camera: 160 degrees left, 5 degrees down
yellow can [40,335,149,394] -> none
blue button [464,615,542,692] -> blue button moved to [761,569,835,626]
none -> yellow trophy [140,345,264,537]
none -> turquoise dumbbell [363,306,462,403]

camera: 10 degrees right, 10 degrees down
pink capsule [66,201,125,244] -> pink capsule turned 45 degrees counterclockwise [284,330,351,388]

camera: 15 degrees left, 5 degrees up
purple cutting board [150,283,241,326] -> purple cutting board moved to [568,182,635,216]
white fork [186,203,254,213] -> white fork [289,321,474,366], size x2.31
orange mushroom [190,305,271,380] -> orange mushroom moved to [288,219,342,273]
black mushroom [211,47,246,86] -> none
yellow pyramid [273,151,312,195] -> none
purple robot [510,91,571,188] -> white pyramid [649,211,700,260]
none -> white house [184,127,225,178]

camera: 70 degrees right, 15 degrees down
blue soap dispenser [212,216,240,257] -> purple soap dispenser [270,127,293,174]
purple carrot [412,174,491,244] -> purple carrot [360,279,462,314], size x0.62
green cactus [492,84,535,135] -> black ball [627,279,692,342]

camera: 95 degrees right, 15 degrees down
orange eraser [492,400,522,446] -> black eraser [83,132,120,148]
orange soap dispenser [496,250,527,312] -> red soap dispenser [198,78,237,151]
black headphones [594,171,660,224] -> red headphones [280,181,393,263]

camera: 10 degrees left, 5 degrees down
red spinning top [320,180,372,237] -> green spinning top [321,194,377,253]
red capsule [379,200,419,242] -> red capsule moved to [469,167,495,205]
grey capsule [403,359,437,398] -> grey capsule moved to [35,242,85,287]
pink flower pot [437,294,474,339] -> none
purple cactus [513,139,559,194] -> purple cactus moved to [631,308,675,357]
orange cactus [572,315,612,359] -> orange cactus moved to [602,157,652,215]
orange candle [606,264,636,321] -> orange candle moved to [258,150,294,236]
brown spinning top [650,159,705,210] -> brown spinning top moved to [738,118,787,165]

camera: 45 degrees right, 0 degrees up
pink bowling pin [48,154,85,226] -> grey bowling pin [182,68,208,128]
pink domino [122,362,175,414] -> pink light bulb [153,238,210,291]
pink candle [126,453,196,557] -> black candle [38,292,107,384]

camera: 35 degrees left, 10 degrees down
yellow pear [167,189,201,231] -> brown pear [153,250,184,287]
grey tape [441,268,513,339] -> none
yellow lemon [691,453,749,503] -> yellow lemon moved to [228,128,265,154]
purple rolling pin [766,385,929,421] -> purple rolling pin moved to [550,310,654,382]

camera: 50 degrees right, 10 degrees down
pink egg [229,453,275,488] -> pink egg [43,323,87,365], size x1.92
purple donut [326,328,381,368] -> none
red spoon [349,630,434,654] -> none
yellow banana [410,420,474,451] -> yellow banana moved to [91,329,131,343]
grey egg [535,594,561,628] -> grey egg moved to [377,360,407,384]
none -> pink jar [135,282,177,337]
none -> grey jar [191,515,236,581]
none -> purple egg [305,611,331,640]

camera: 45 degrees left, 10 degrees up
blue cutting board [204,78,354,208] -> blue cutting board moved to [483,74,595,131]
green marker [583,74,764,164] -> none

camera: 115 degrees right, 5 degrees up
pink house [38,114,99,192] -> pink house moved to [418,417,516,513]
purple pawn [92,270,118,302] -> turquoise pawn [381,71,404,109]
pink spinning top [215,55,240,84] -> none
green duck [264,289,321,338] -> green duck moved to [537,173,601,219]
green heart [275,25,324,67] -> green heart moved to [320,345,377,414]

──────────────────────────────

- _Exercise_
Nothing may be dropped or altered; repeat every record in full.

- _Response to this exercise_
camera: 160 degrees left, 5 degrees down
yellow can [40,335,149,394] -> none
blue button [464,615,542,692] -> blue button moved to [761,569,835,626]
none -> yellow trophy [140,345,264,537]
none -> turquoise dumbbell [363,306,462,403]

camera: 10 degrees right, 10 degrees down
pink capsule [66,201,125,244] -> pink capsule turned 45 degrees counterclockwise [284,330,351,388]

camera: 15 degrees left, 5 degrees up
purple cutting board [150,283,241,326] -> purple cutting board moved to [568,182,635,216]
white fork [186,203,254,213] -> white fork [289,321,474,366], size x2.31
orange mushroom [190,305,271,380] -> orange mushroom moved to [288,219,342,273]
black mushroom [211,47,246,86] -> none
yellow pyramid [273,151,312,195] -> none
purple robot [510,91,571,188] -> white pyramid [649,211,700,260]
none -> white house [184,127,225,178]

camera: 70 degrees right, 15 degrees down
blue soap dispenser [212,216,240,257] -> purple soap dispenser [270,127,293,174]
purple carrot [412,174,491,244] -> purple carrot [360,279,462,314], size x0.62
green cactus [492,84,535,135] -> black ball [627,279,692,342]

camera: 95 degrees right, 15 degrees down
orange eraser [492,400,522,446] -> black eraser [83,132,120,148]
orange soap dispenser [496,250,527,312] -> red soap dispenser [198,78,237,151]
black headphones [594,171,660,224] -> red headphones [280,181,393,263]

camera: 10 degrees left, 5 degrees down
red spinning top [320,180,372,237] -> green spinning top [321,194,377,253]
red capsule [379,200,419,242] -> red capsule moved to [469,167,495,205]
grey capsule [403,359,437,398] -> grey capsule moved to [35,242,85,287]
pink flower pot [437,294,474,339] -> none
purple cactus [513,139,559,194] -> purple cactus moved to [631,308,675,357]
orange cactus [572,315,612,359] -> orange cactus moved to [602,157,652,215]
orange candle [606,264,636,321] -> orange candle moved to [258,150,294,236]
brown spinning top [650,159,705,210] -> brown spinning top moved to [738,118,787,165]

camera: 45 degrees right, 0 degrees up
pink bowling pin [48,154,85,226] -> grey bowling pin [182,68,208,128]
pink domino [122,362,175,414] -> pink light bulb [153,238,210,291]
pink candle [126,453,196,557] -> black candle [38,292,107,384]

camera: 35 degrees left, 10 degrees down
yellow pear [167,189,201,231] -> brown pear [153,250,184,287]
grey tape [441,268,513,339] -> none
yellow lemon [691,453,749,503] -> yellow lemon moved to [228,128,265,154]
purple rolling pin [766,385,929,421] -> purple rolling pin moved to [550,310,654,382]

camera: 50 degrees right, 10 degrees down
pink egg [229,453,275,488] -> pink egg [43,323,87,365], size x1.92
purple donut [326,328,381,368] -> none
red spoon [349,630,434,654] -> none
yellow banana [410,420,474,451] -> yellow banana moved to [91,329,131,343]
grey egg [535,594,561,628] -> grey egg moved to [377,360,407,384]
none -> pink jar [135,282,177,337]
none -> grey jar [191,515,236,581]
none -> purple egg [305,611,331,640]

camera: 45 degrees left, 10 degrees up
blue cutting board [204,78,354,208] -> blue cutting board moved to [483,74,595,131]
green marker [583,74,764,164] -> none

camera: 115 degrees right, 5 degrees up
pink house [38,114,99,192] -> pink house moved to [418,417,516,513]
purple pawn [92,270,118,302] -> turquoise pawn [381,71,404,109]
pink spinning top [215,55,240,84] -> none
green duck [264,289,321,338] -> green duck moved to [537,173,601,219]
green heart [275,25,324,67] -> green heart moved to [320,345,377,414]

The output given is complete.